[Exercise aim] Leave out all pictures while repeating the records exactly and completely.

Stored items
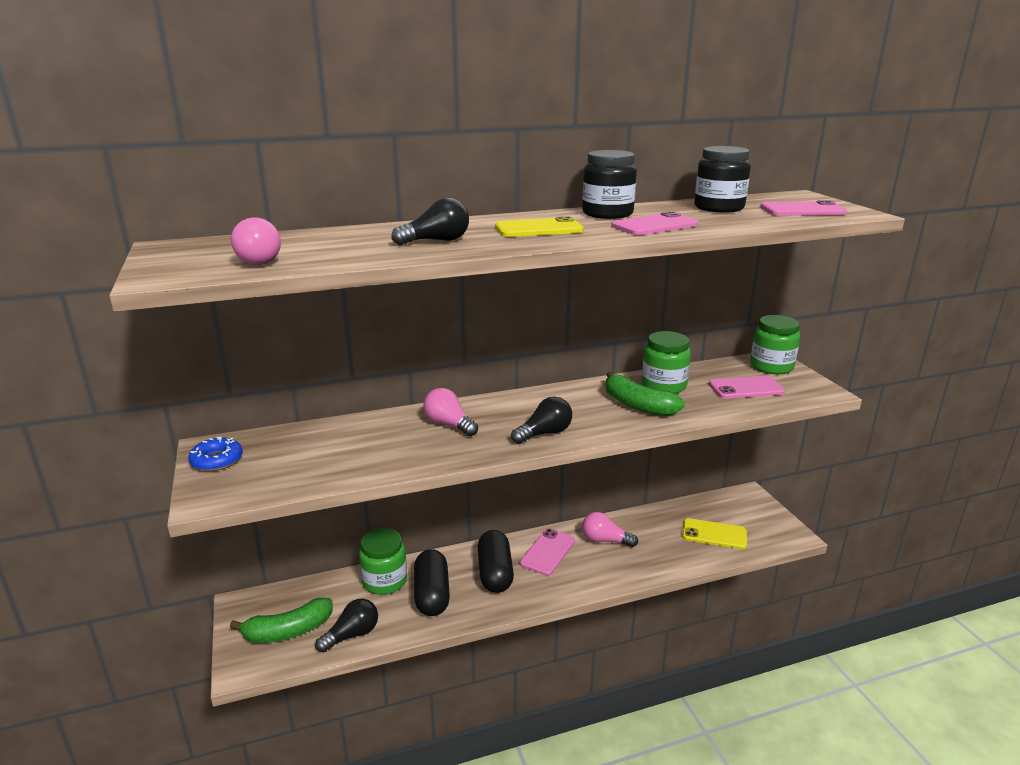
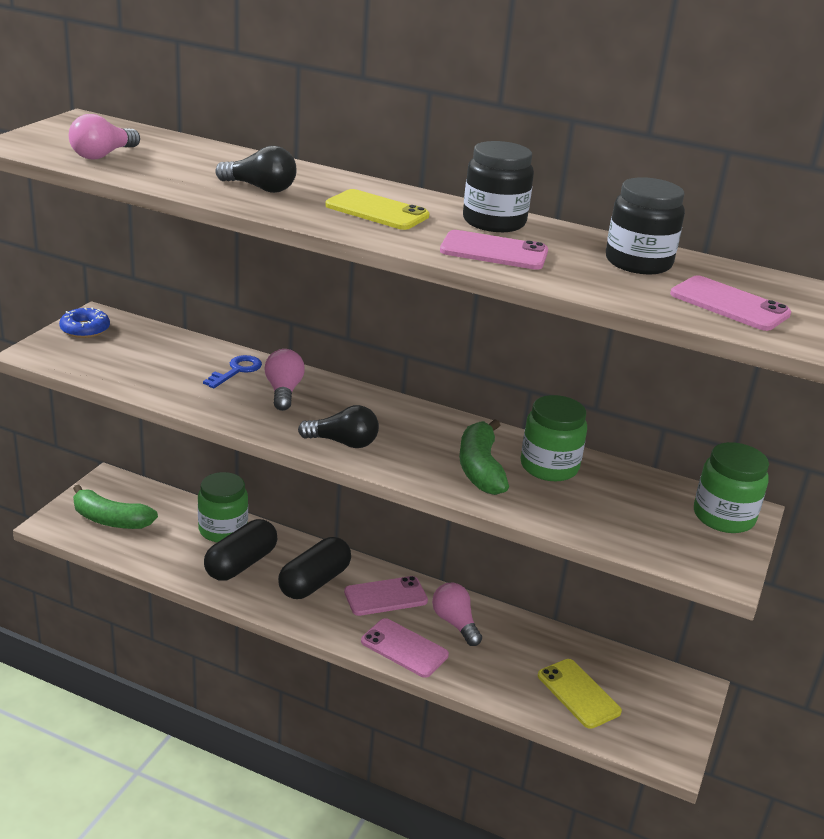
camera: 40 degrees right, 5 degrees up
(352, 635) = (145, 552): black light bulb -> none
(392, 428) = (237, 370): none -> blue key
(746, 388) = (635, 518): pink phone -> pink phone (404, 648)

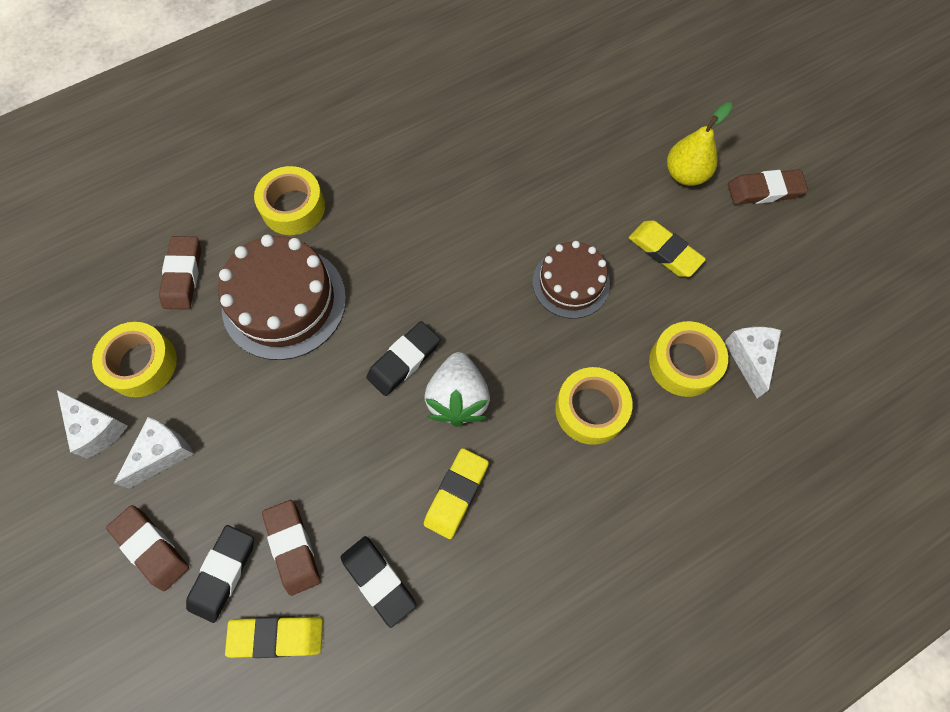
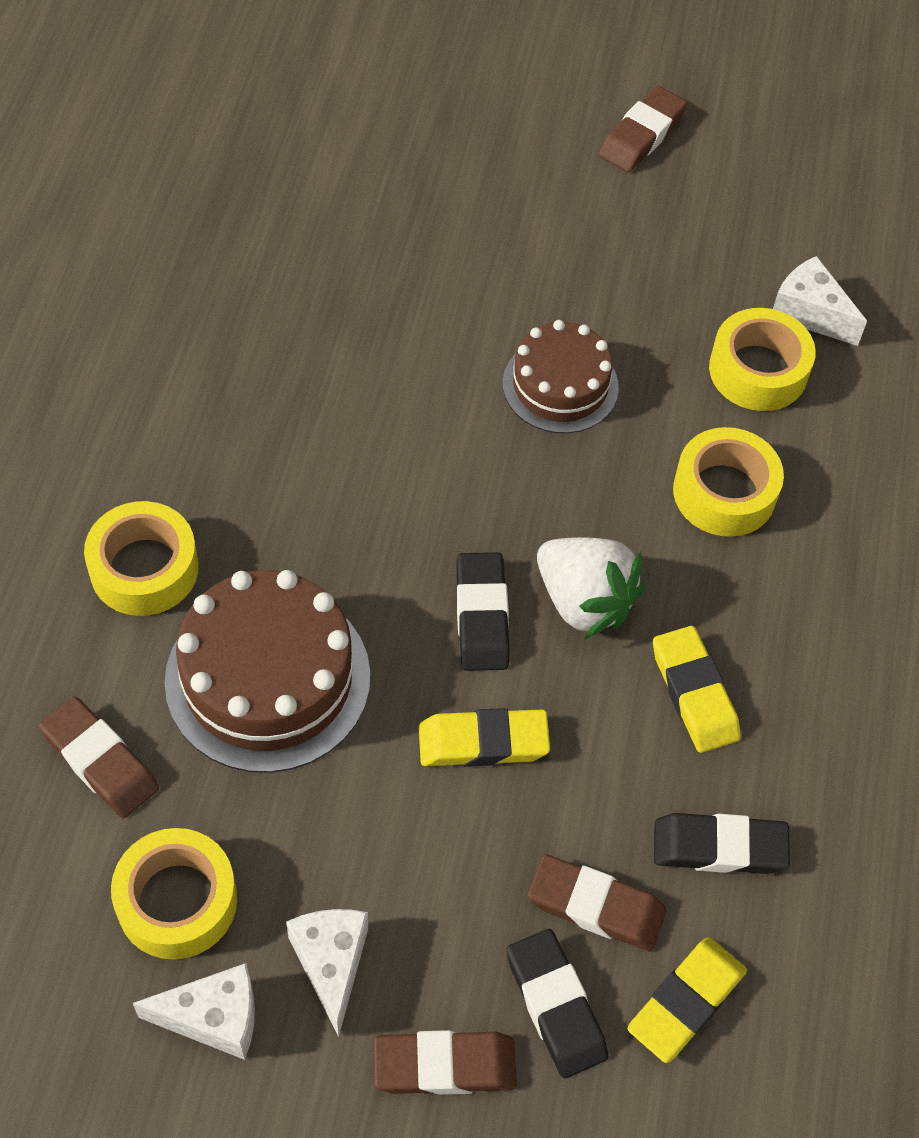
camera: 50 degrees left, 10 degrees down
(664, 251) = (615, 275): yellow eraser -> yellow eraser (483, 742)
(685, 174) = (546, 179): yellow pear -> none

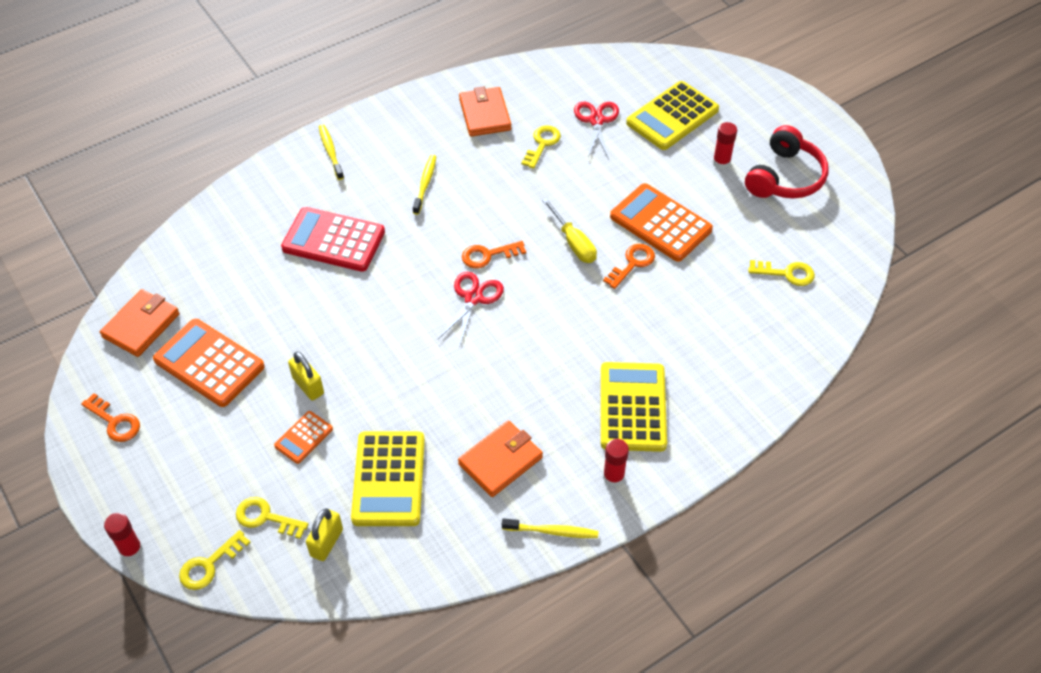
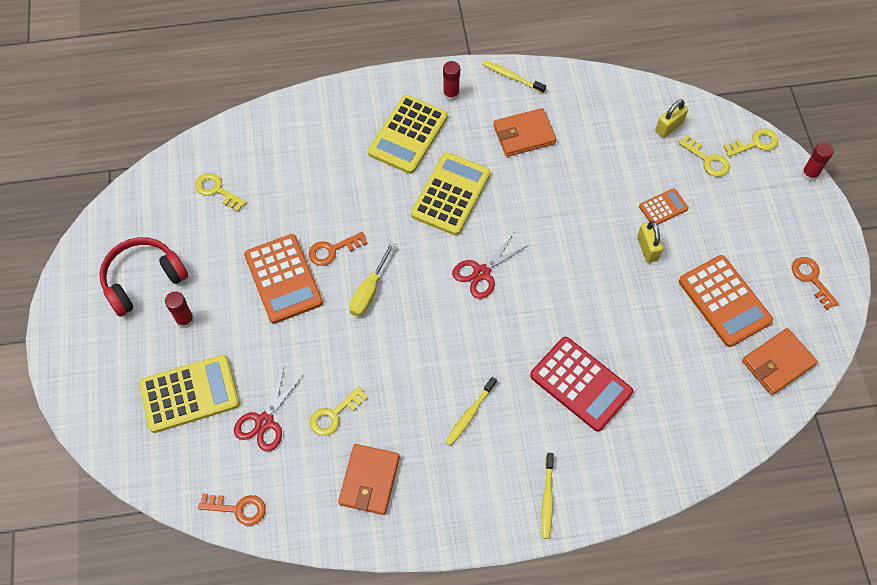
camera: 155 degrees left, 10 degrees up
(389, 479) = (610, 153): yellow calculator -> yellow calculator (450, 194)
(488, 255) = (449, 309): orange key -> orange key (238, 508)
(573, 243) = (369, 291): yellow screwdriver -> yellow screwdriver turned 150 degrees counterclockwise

[Written answer]
camera: 40 degrees right, 5 degrees up
(352, 635) = (145, 552): black light bulb -> none
(392, 428) = (237, 370): none -> blue key
(746, 388) = (635, 518): pink phone -> pink phone (404, 648)

camera: 50 degrees left, 10 degrees down
(664, 251) = (615, 275): yellow eraser -> yellow eraser (483, 742)
(685, 174) = (546, 179): yellow pear -> none

camera: 155 degrees left, 10 degrees up
(389, 479) = (610, 153): yellow calculator -> yellow calculator (450, 194)
(488, 255) = (449, 309): orange key -> orange key (238, 508)
(573, 243) = (369, 291): yellow screwdriver -> yellow screwdriver turned 150 degrees counterclockwise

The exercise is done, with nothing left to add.